* [PROBLEM TO SOLVE]
How many lines in the data below contain the word "none"? State only the number.

▬▬▬

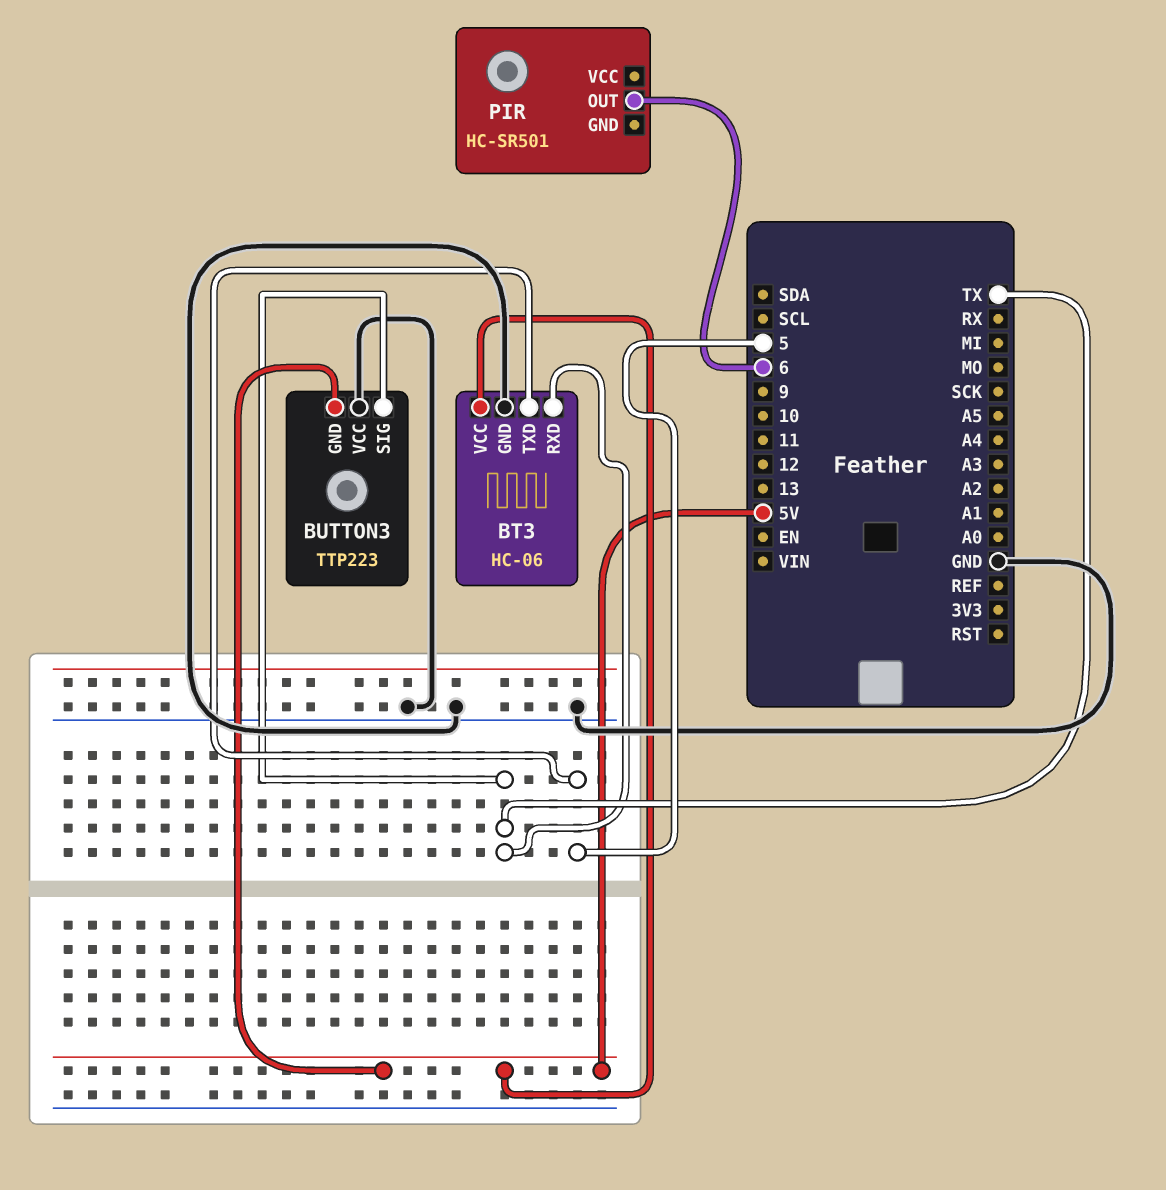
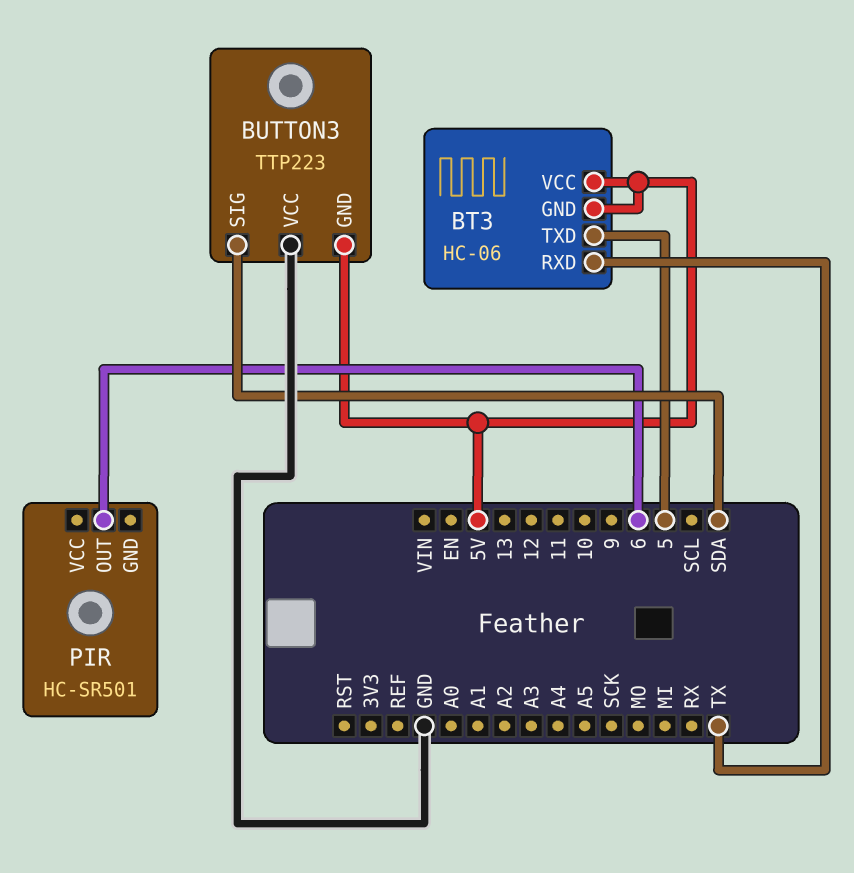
BT3 pin GND: GND -> 5V
BUTTON3 pin SIG: TX -> SDA

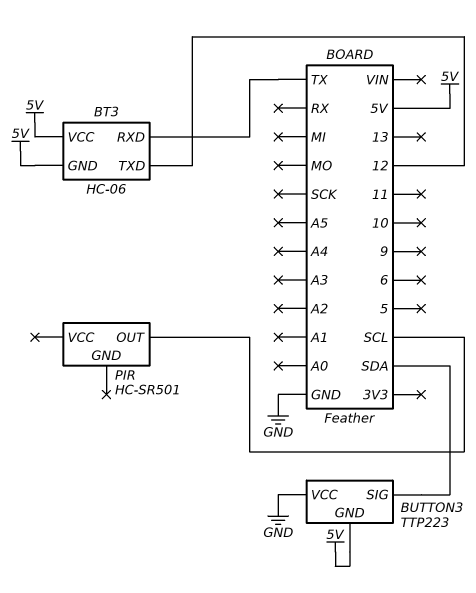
BT3 pin TXD: 5 -> 12
PIR pin OUT: 6 -> SCL

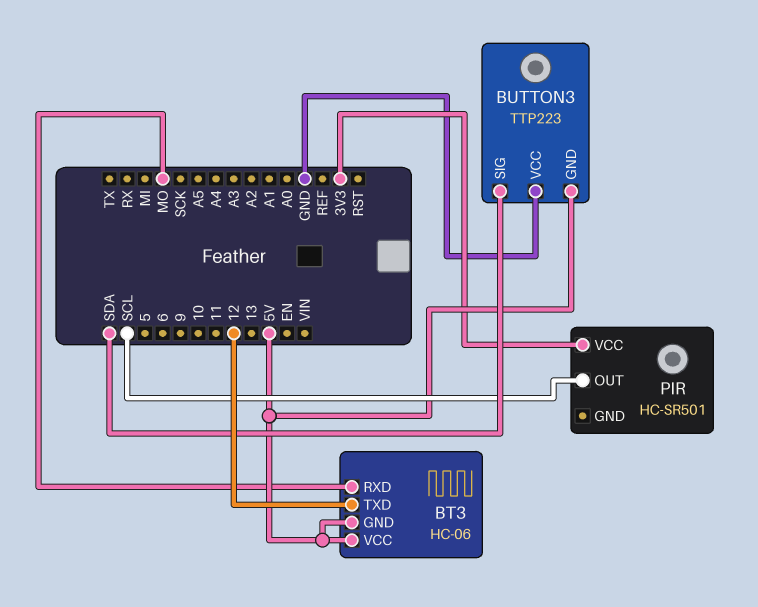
BT3 pin RXD: TX -> MO
PIR pin VCC: none -> 3V3

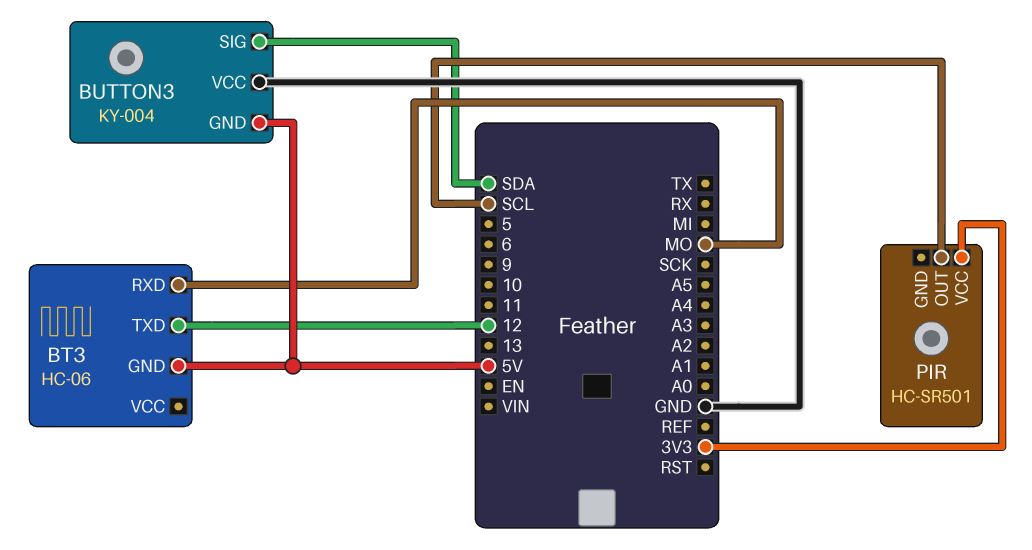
BT3 pin VCC: 5V -> none
BUTTON3: TTP223 -> KY-004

▬▬▬

* [RESULT BELOW]
2